● **Data supplied**
/---
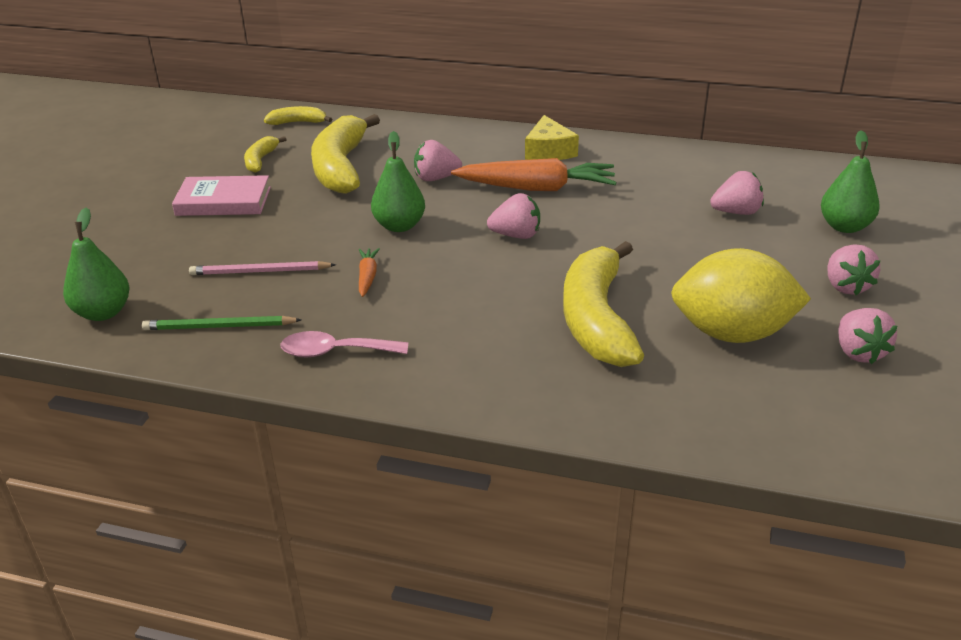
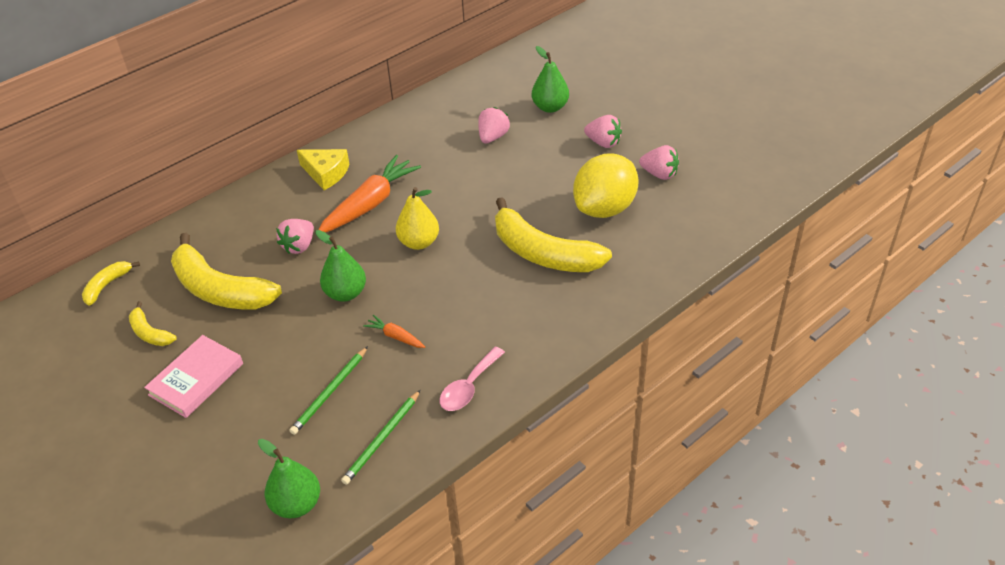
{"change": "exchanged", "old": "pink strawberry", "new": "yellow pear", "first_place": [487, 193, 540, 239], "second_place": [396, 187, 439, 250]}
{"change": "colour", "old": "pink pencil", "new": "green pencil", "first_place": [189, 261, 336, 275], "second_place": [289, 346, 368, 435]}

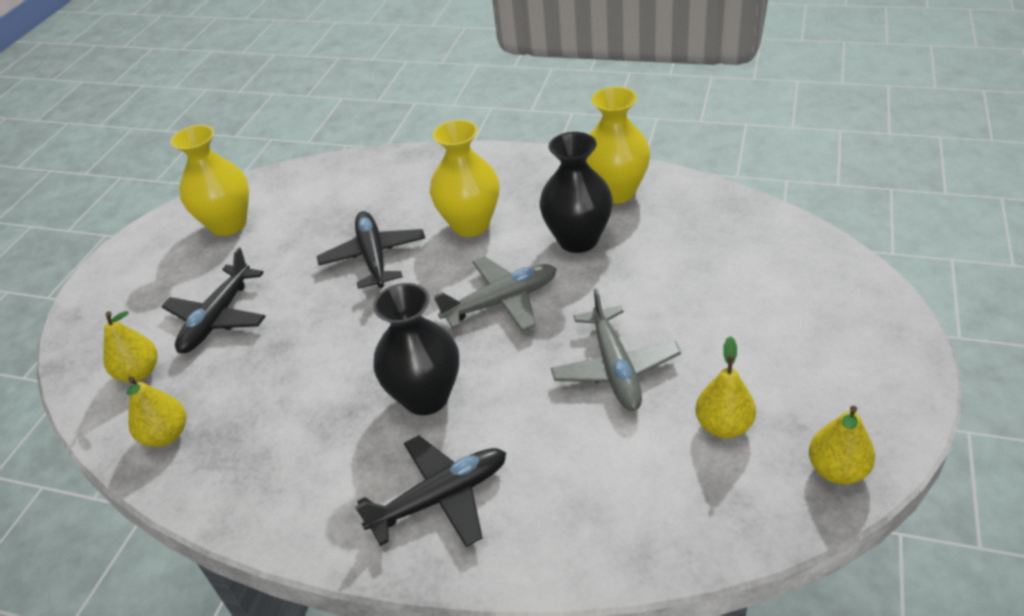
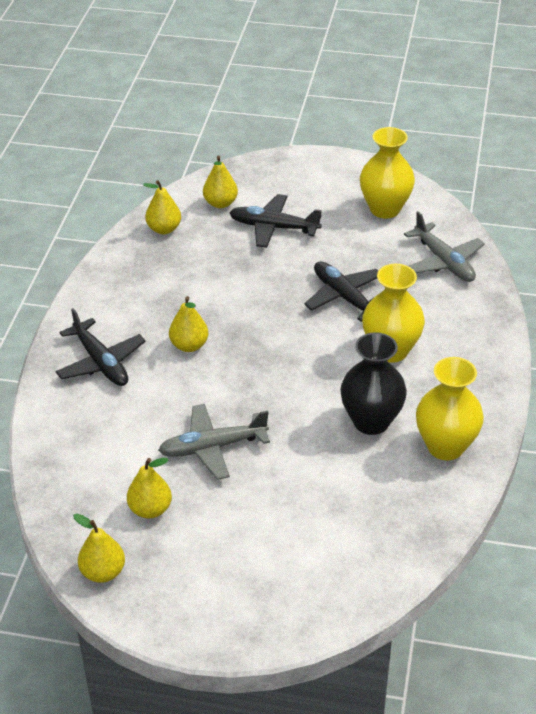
{"change": "relocated", "old": "grey plane", "first_place": [434, 256, 557, 331], "second_place": [404, 211, 485, 282]}
{"change": "exchanged", "old": "black vase", "new": "yellow pear", "first_place": [373, 283, 459, 415], "second_place": [169, 296, 208, 352]}
{"change": "spun", "old": "black plane", "first_place": [317, 211, 425, 289], "second_place": [304, 261, 378, 322], "degrees": -105}

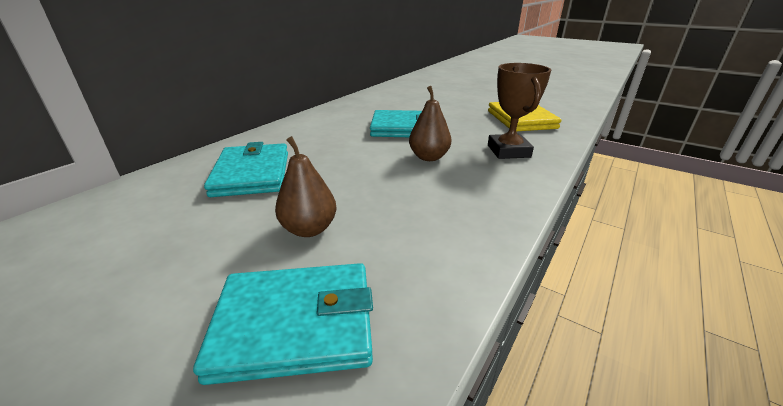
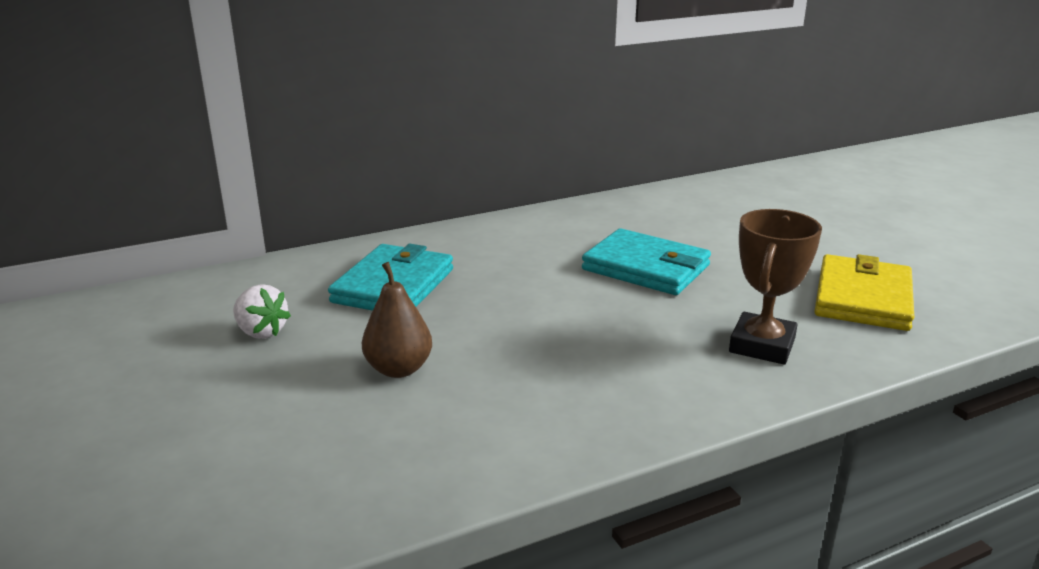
{"change": "missing", "old": "turquoise wallet", "first_place": [193, 263, 373, 385]}
{"change": "missing", "old": "brown pear", "first_place": [409, 86, 452, 161]}
{"change": "appeared", "new": "white strawberry", "second_place": [233, 284, 291, 339]}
\---
● **What is being asked**
Pictures are to be left out; all other data must be returned exactly.

● **Task result**
{"change": "exchanged", "old": "pink strawberry", "new": "yellow pear", "first_place": [487, 193, 540, 239], "second_place": [396, 187, 439, 250]}
{"change": "colour", "old": "pink pencil", "new": "green pencil", "first_place": [189, 261, 336, 275], "second_place": [289, 346, 368, 435]}

{"change": "relocated", "old": "grey plane", "first_place": [434, 256, 557, 331], "second_place": [404, 211, 485, 282]}
{"change": "exchanged", "old": "black vase", "new": "yellow pear", "first_place": [373, 283, 459, 415], "second_place": [169, 296, 208, 352]}
{"change": "spun", "old": "black plane", "first_place": [317, 211, 425, 289], "second_place": [304, 261, 378, 322], "degrees": -105}

{"change": "missing", "old": "turquoise wallet", "first_place": [193, 263, 373, 385]}
{"change": "missing", "old": "brown pear", "first_place": [409, 86, 452, 161]}
{"change": "appeared", "new": "white strawberry", "second_place": [233, 284, 291, 339]}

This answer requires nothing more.